■ WORK TO BE COMPLETED ■
Your output should be the complete listing, word for word, with no pictures in it.

*** Begin section ***

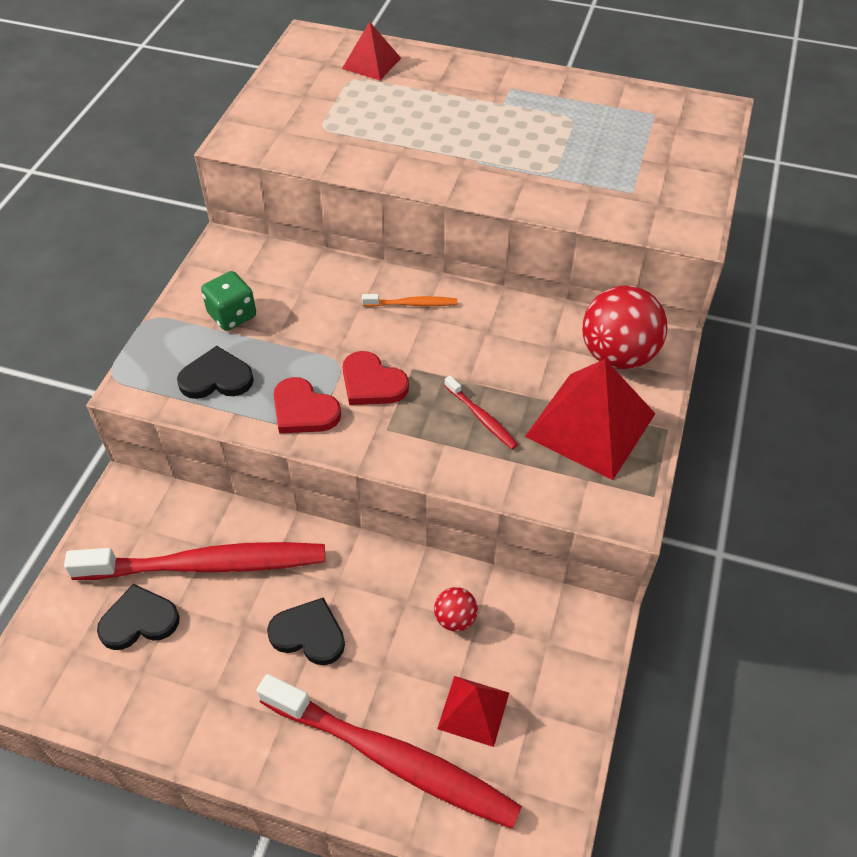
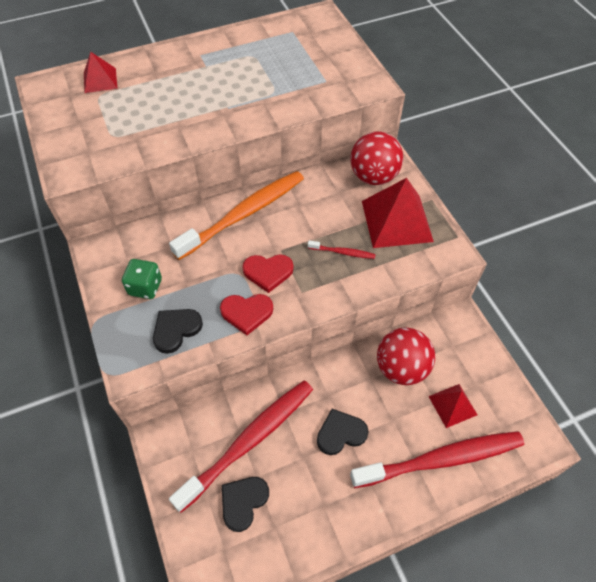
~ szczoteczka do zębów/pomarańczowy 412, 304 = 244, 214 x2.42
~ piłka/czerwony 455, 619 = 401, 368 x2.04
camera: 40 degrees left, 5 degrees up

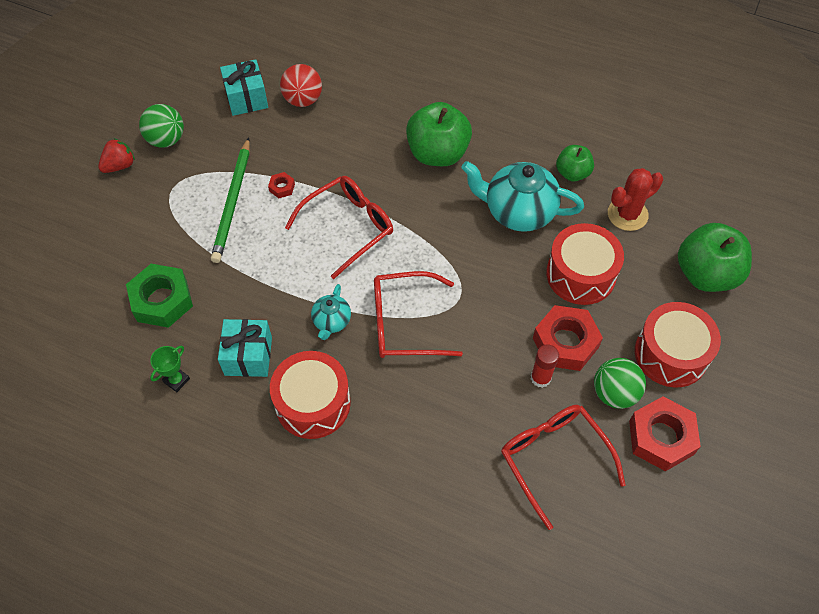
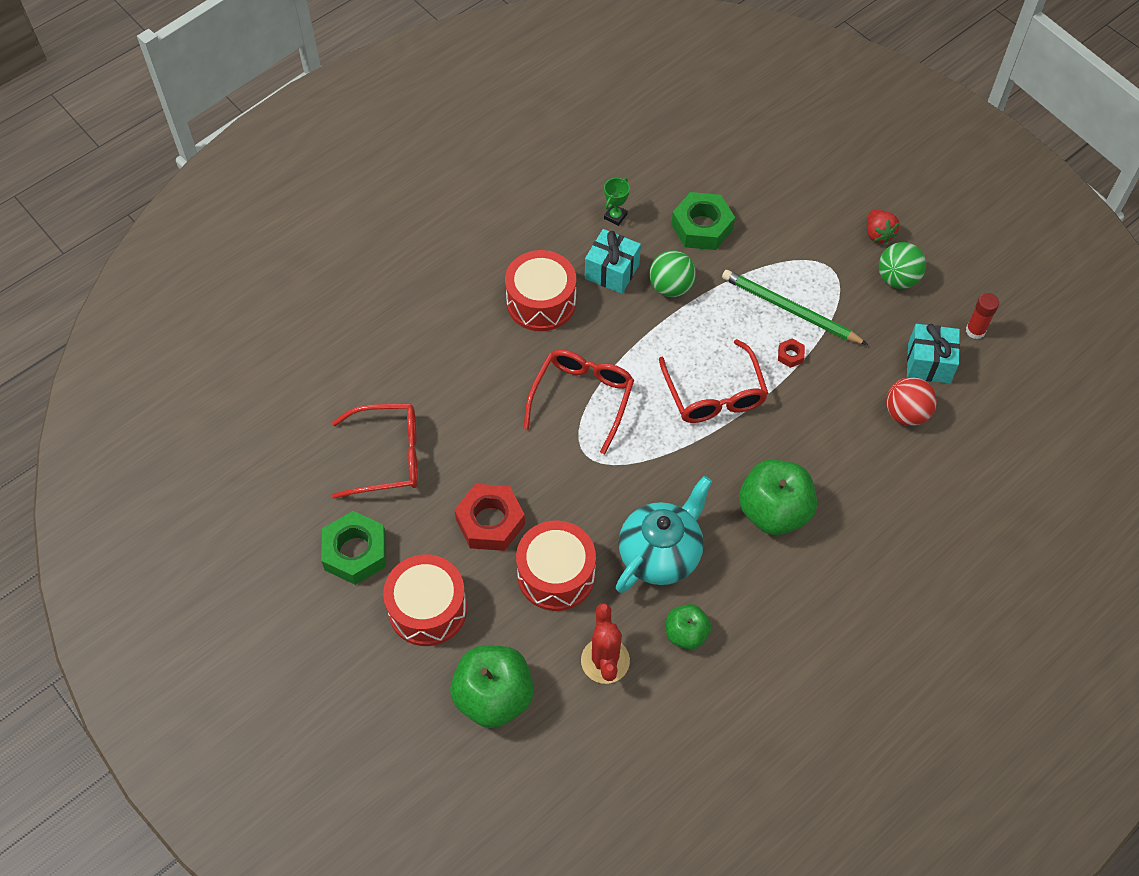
~ puchar/zielony 176, 380 = 615, 216 60 degrees clockwise
- imbryk/turkusowy 331, 321
~ klej w sztyfcie/czerwony 540, 378 to 975, 331
~ piłka/zielony 614, 393 to 671, 287
~ nakrętka/czerwony 661, 437 to nakrętka/zielony 355, 552
camera: 115 degrees right, 0 degrees up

*** End section ***

■ ANSWER TO THE PROBLEM ■
~ szczoteczka do zębów/pomarańczowy 412, 304 = 244, 214 x2.42
~ piłka/czerwony 455, 619 = 401, 368 x2.04
camera: 40 degrees left, 5 degrees up

~ puchar/zielony 176, 380 = 615, 216 60 degrees clockwise
- imbryk/turkusowy 331, 321
~ klej w sztyfcie/czerwony 540, 378 to 975, 331
~ piłka/zielony 614, 393 to 671, 287
~ nakrętka/czerwony 661, 437 to nakrętka/zielony 355, 552
camera: 115 degrees right, 0 degrees up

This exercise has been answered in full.